Object matching data
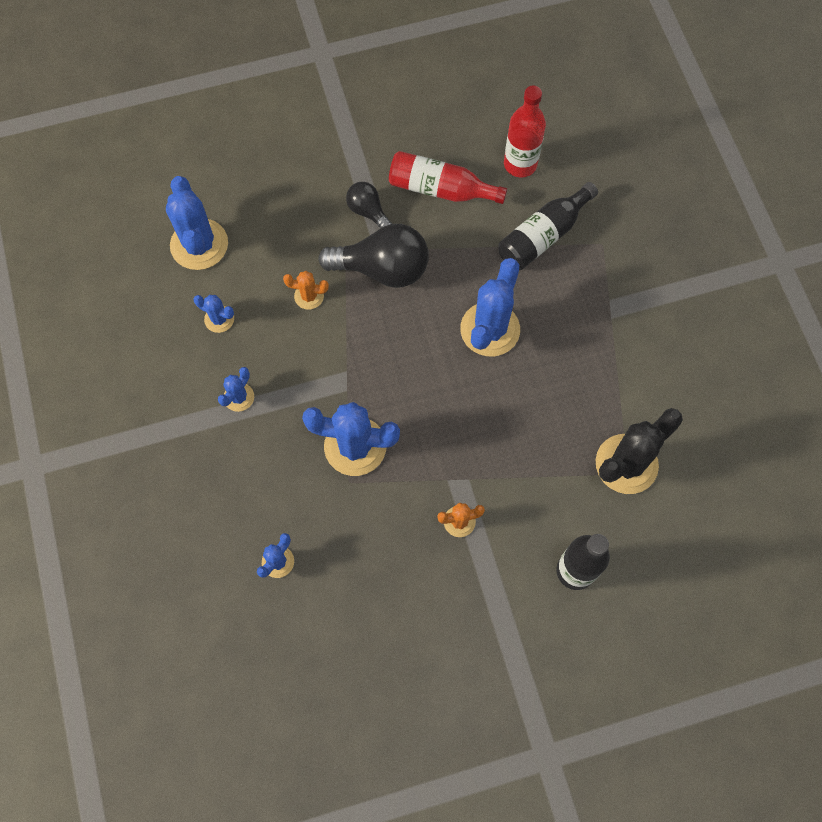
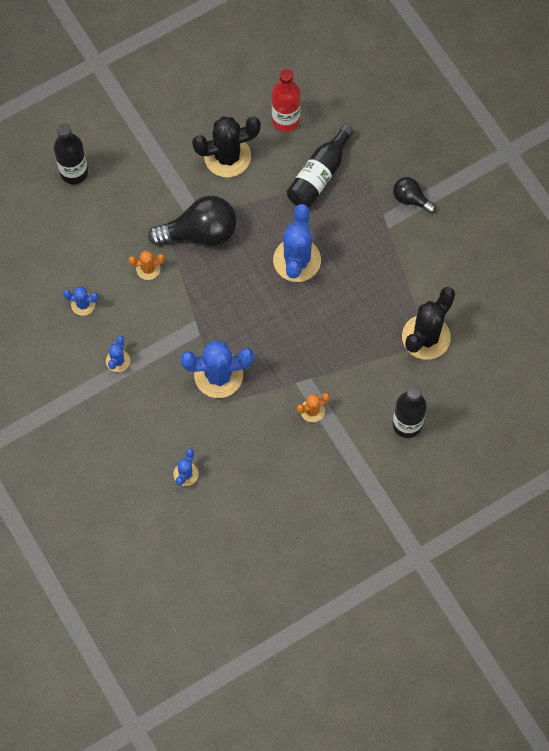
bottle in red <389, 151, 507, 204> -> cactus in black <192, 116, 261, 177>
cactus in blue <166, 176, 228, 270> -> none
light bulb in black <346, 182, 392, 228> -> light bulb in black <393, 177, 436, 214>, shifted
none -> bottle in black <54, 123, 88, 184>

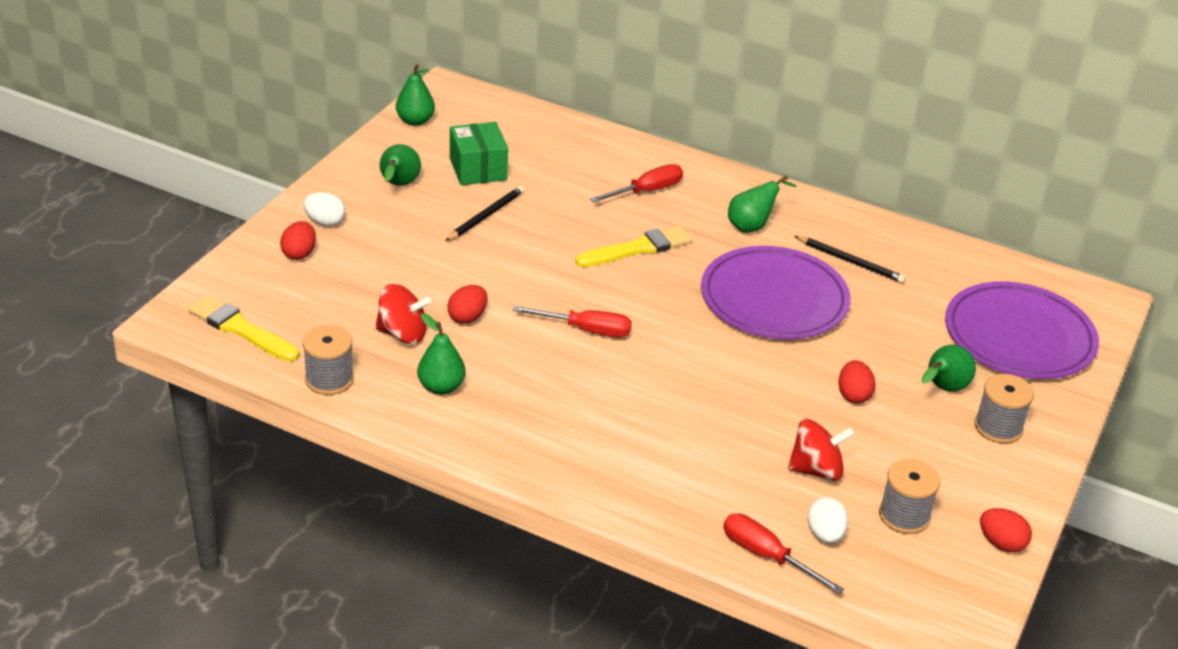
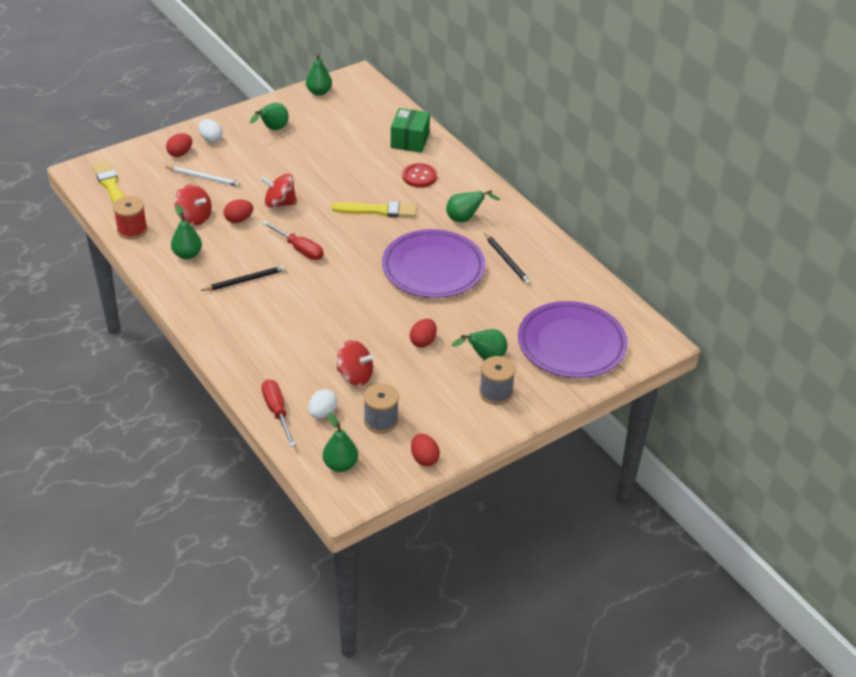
box in green <450, 122, 508, 185> -> box in green <391, 108, 430, 153>, shifted
screwdriver in red <590, 164, 683, 202> -> button in red <402, 163, 437, 188>
pencil in black <446, 186, 524, 241> -> pencil in black <201, 265, 286, 291>, shifted
spool in grey <303, 325, 354, 395> -> spool in red <113, 196, 148, 239>
none -> pencil in white <166, 166, 240, 187>
none -> spinning top in red <260, 173, 297, 208>
none -> pear in green <323, 413, 358, 472>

*Problem to work on:*
Go through the data above and transcribe it in full, omitting any image.

*Answer section:*
bottle in red <389, 151, 507, 204> -> cactus in black <192, 116, 261, 177>
cactus in blue <166, 176, 228, 270> -> none
light bulb in black <346, 182, 392, 228> -> light bulb in black <393, 177, 436, 214>, shifted
none -> bottle in black <54, 123, 88, 184>

box in green <450, 122, 508, 185> -> box in green <391, 108, 430, 153>, shifted
screwdriver in red <590, 164, 683, 202> -> button in red <402, 163, 437, 188>
pencil in black <446, 186, 524, 241> -> pencil in black <201, 265, 286, 291>, shifted
spool in grey <303, 325, 354, 395> -> spool in red <113, 196, 148, 239>
none -> pencil in white <166, 166, 240, 187>
none -> spinning top in red <260, 173, 297, 208>
none -> pear in green <323, 413, 358, 472>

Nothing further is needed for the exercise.